**ASSIGNED TASK**
Beginning with the line below that contains "Objects in satellite" and ending with the line that contains "Map all objects", copy every line exactly. Copy nothing else.

**DATA FOR THIS TASK**
------------------------------
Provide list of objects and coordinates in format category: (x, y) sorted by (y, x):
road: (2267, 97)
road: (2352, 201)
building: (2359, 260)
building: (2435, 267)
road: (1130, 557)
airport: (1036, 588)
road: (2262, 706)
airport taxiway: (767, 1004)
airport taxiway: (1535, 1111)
------------------------------
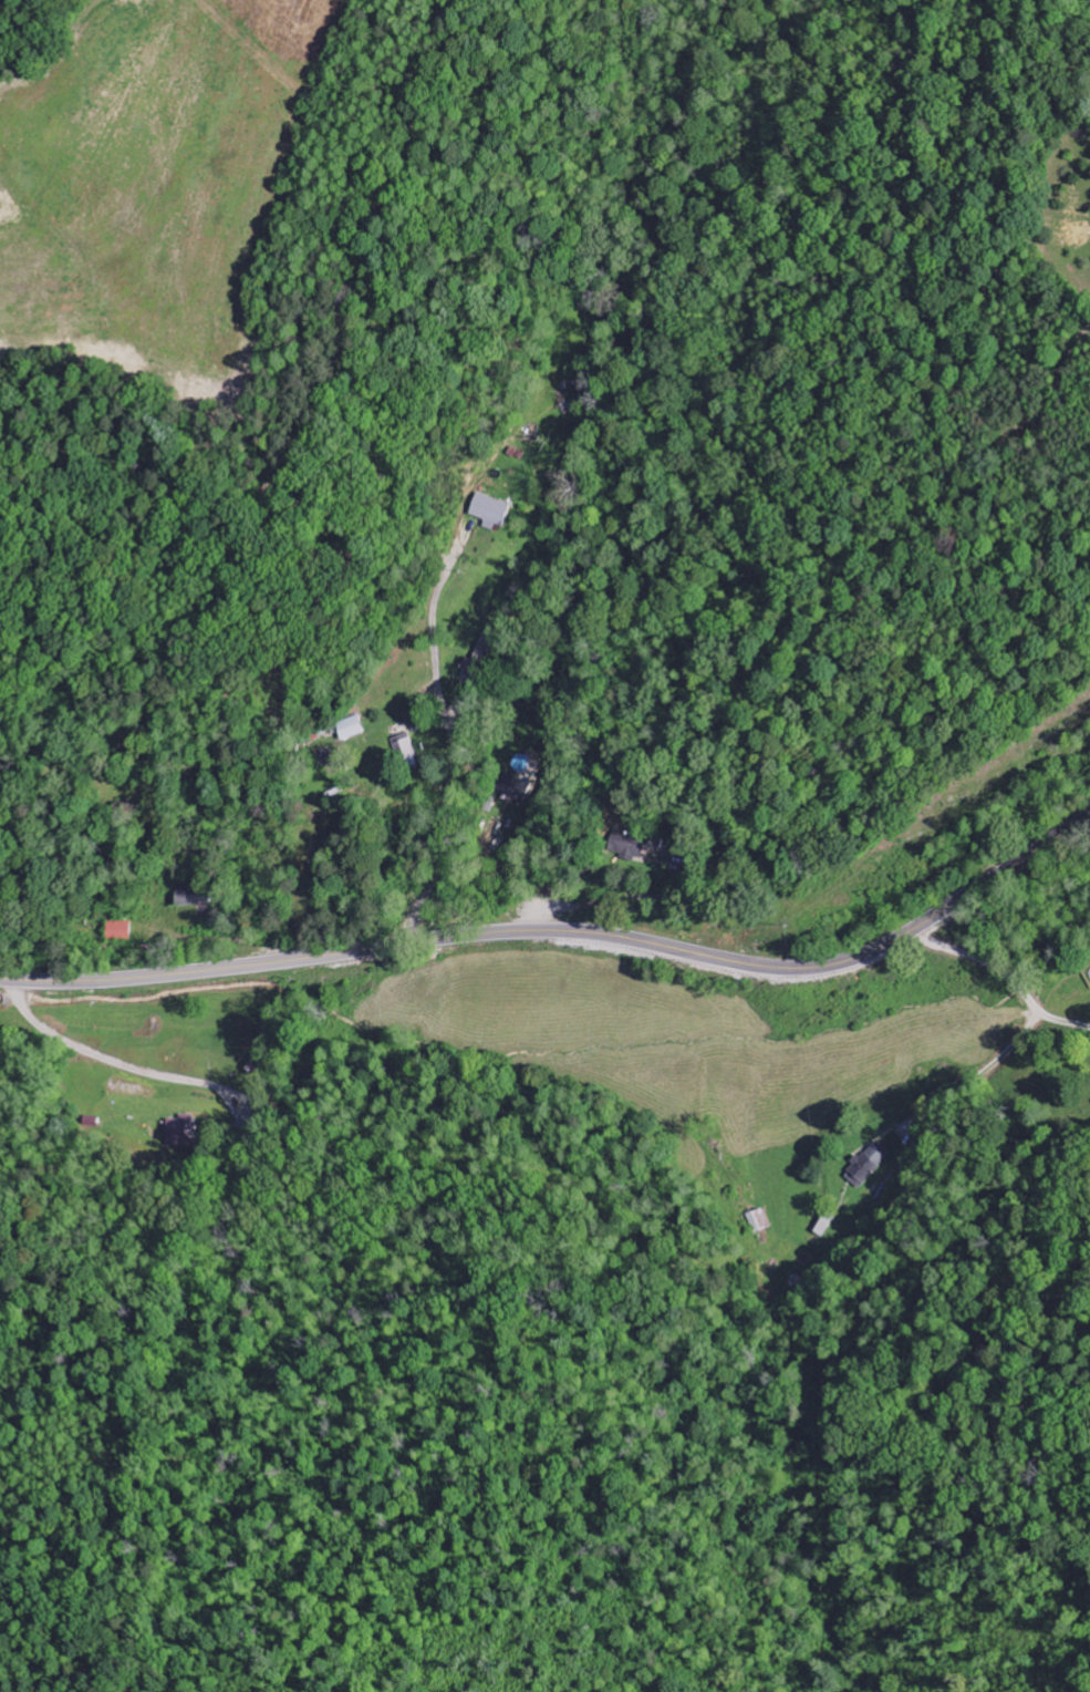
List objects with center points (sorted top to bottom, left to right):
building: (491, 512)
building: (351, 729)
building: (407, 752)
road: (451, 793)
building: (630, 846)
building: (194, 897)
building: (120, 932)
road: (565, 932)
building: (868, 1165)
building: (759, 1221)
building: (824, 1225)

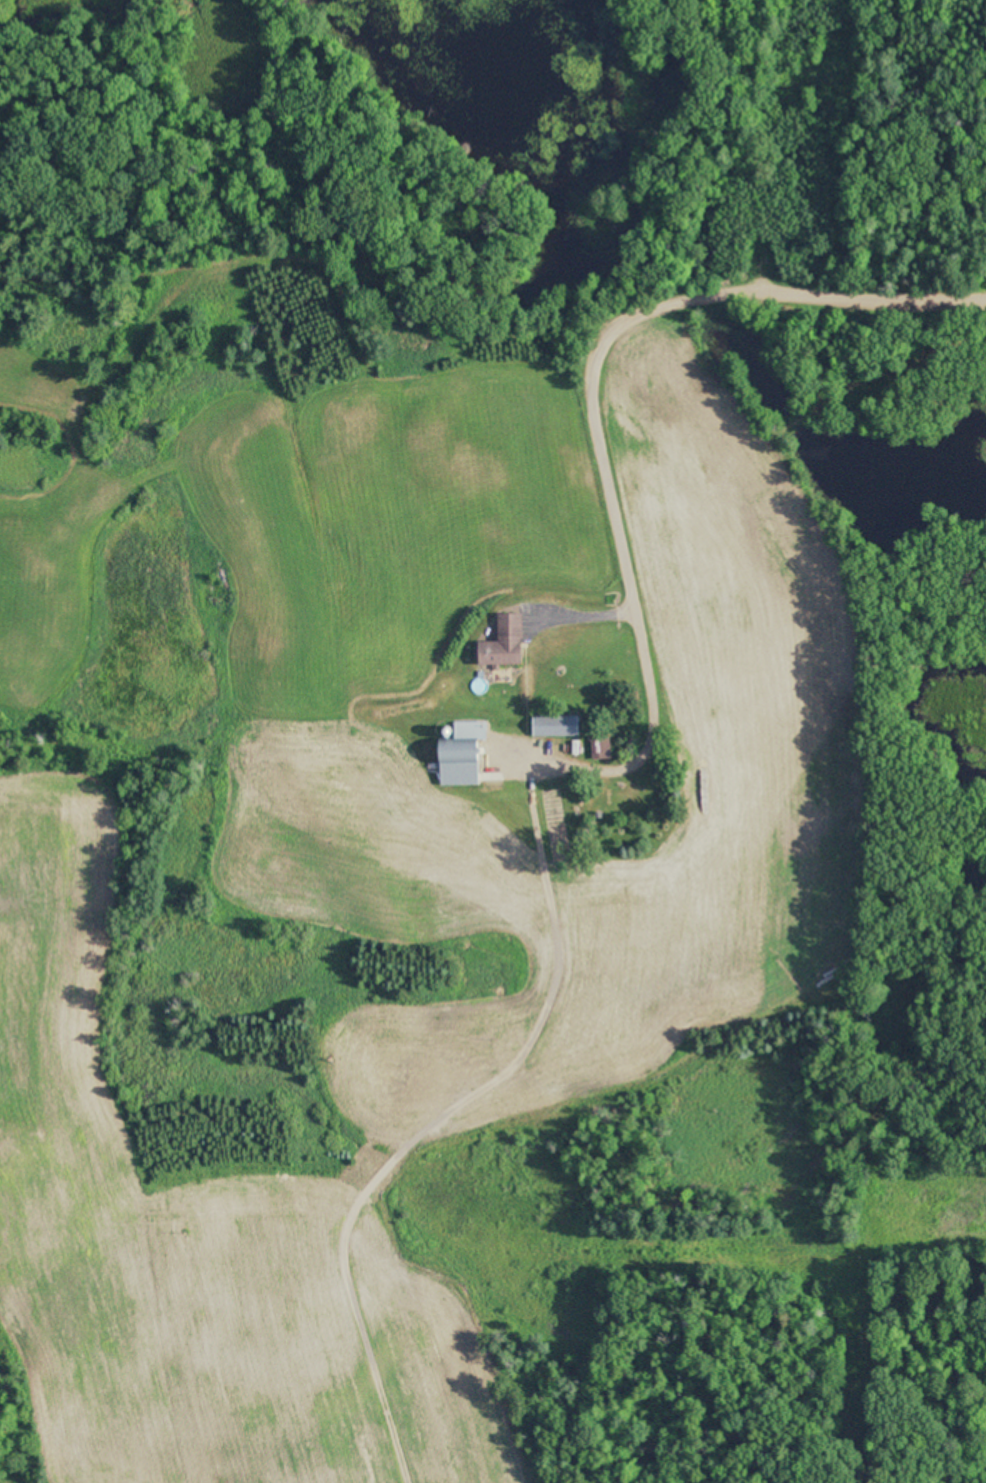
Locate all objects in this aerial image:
------------------------------
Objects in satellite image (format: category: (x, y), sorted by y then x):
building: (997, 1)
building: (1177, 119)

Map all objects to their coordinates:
------------------------------
**ANSWER TO THIS EXERCISE**
Objects in satellite image (format: category: (x, y), sorted by y then x):
building: (997, 1)
building: (1177, 119)

Map all objects to their coordinates:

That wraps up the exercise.